══ Source material
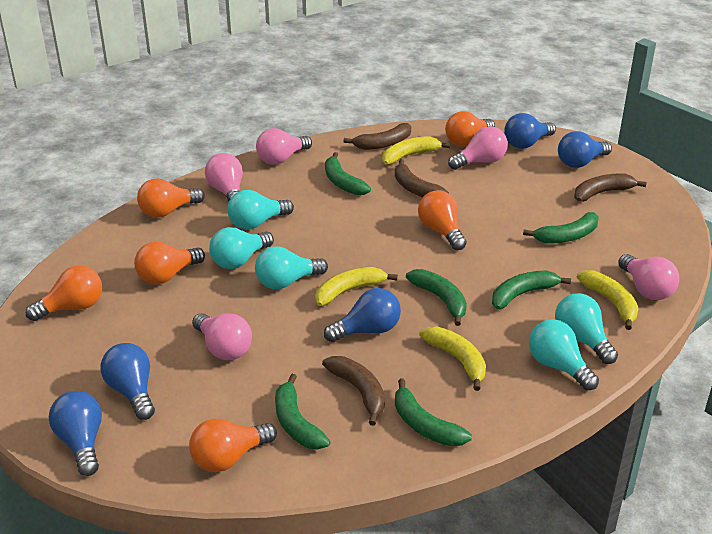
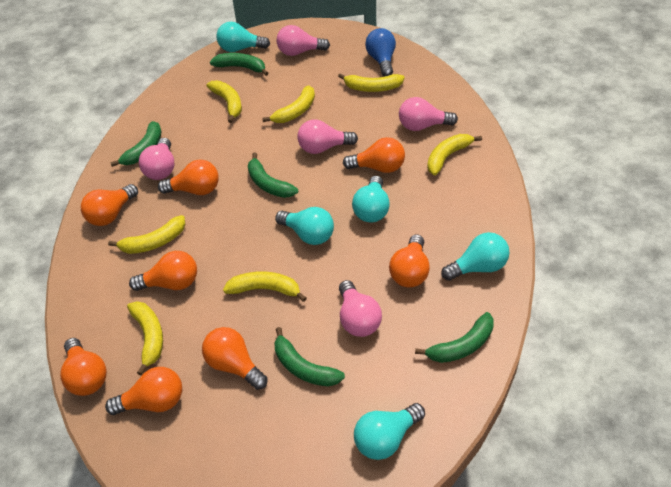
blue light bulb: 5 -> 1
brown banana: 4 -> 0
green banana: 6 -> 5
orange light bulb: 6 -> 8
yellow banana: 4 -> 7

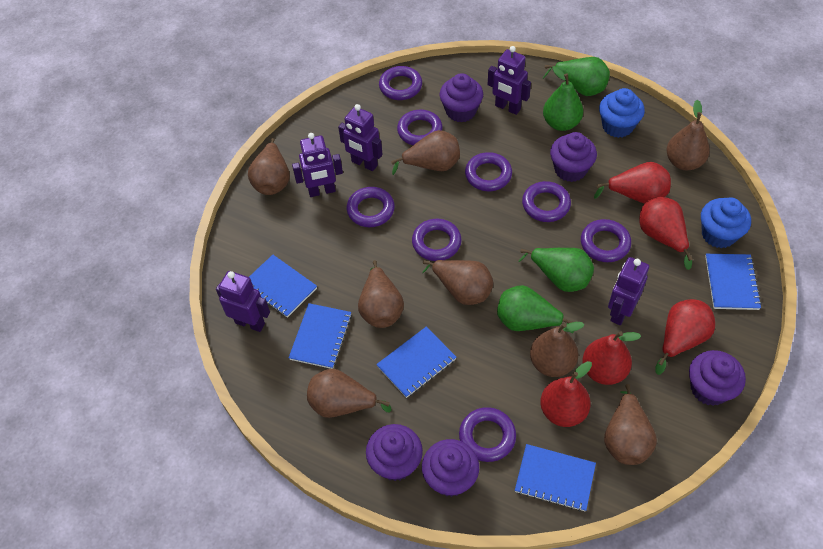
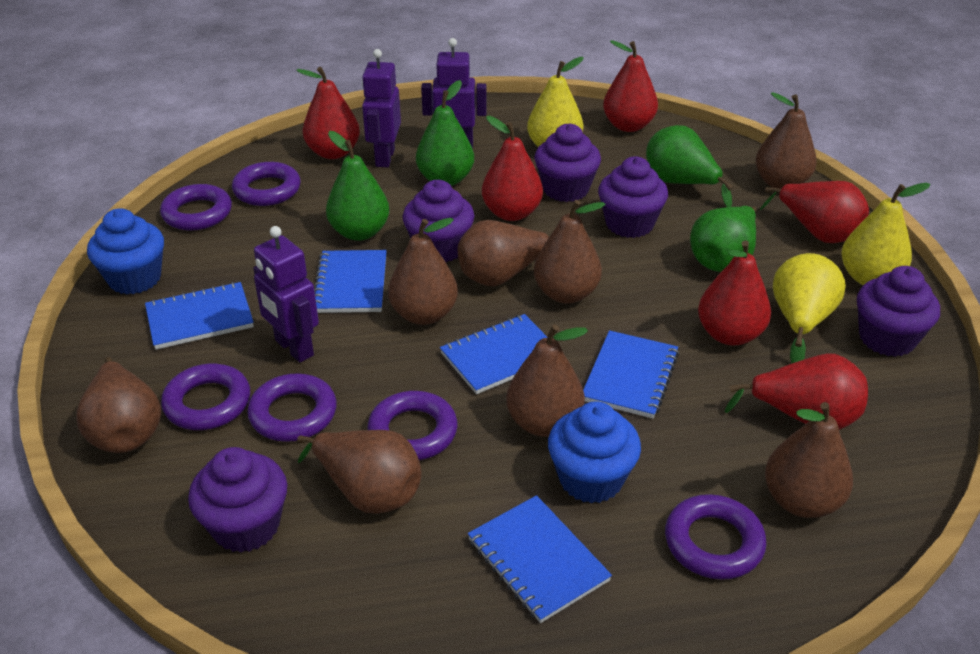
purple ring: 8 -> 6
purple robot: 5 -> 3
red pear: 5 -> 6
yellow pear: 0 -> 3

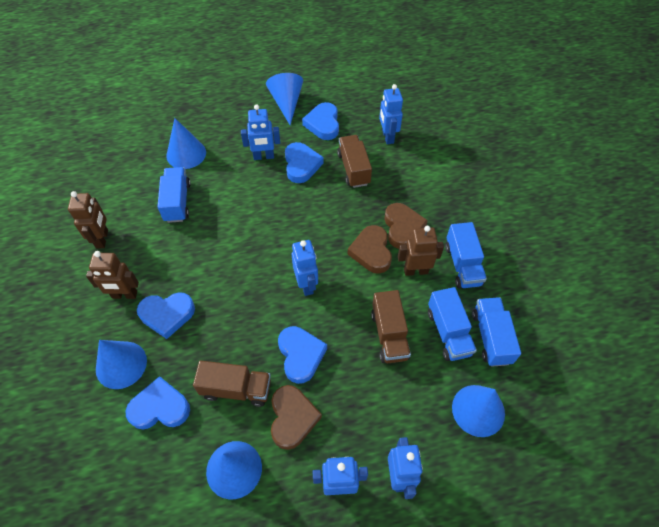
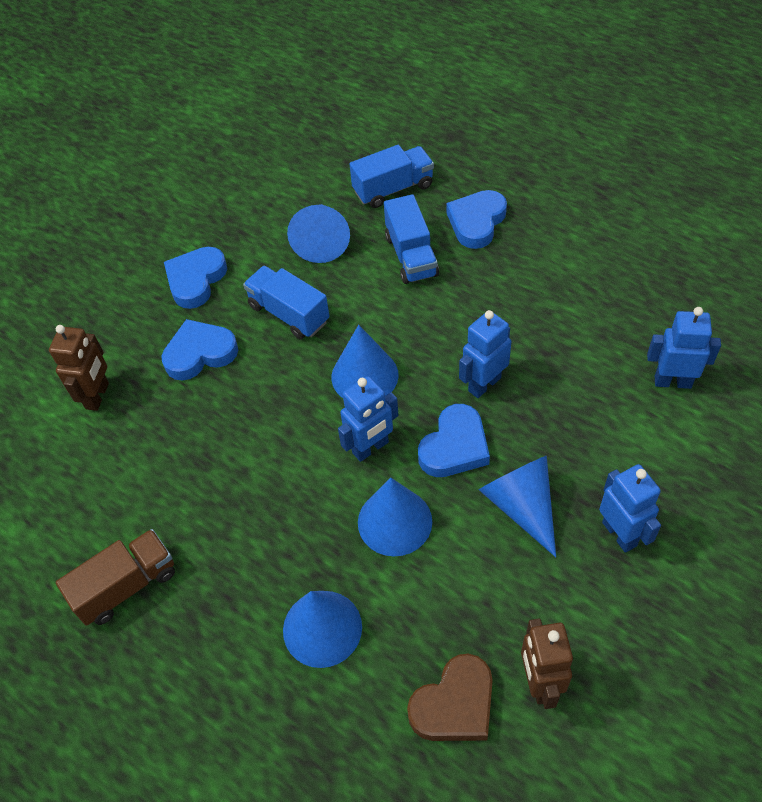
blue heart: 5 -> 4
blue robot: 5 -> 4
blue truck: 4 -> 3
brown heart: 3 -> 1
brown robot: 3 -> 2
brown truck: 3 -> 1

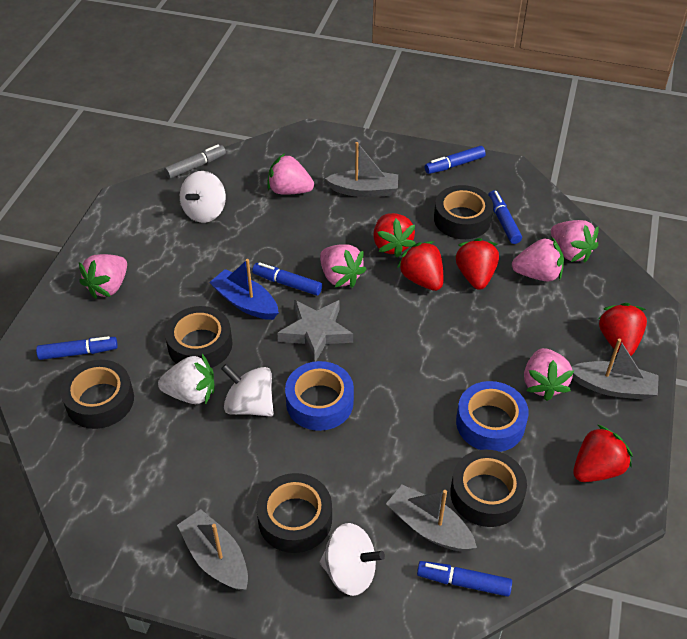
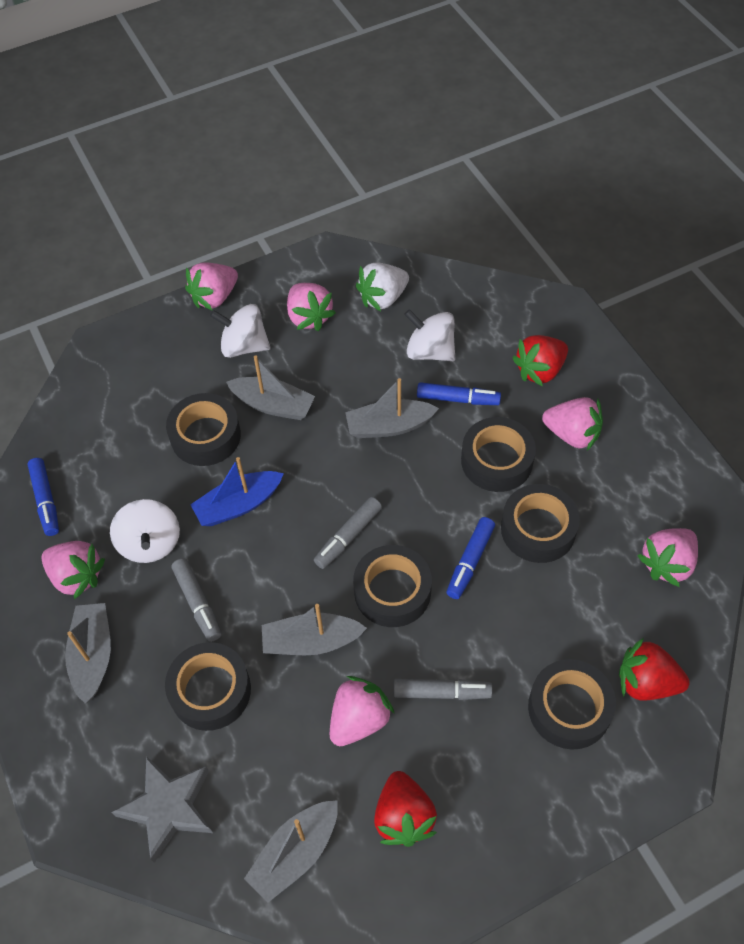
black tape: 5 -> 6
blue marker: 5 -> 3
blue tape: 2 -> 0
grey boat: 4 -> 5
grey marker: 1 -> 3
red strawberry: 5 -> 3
════
■ **Brief**:
What is needed is every record above printed exactly, with no pictures.

■ **Solution for this exercise**:
blue light bulb: 5 -> 1
brown banana: 4 -> 0
green banana: 6 -> 5
orange light bulb: 6 -> 8
yellow banana: 4 -> 7

purple ring: 8 -> 6
purple robot: 5 -> 3
red pear: 5 -> 6
yellow pear: 0 -> 3

blue heart: 5 -> 4
blue robot: 5 -> 4
blue truck: 4 -> 3
brown heart: 3 -> 1
brown robot: 3 -> 2
brown truck: 3 -> 1

black tape: 5 -> 6
blue marker: 5 -> 3
blue tape: 2 -> 0
grey boat: 4 -> 5
grey marker: 1 -> 3
red strawberry: 5 -> 3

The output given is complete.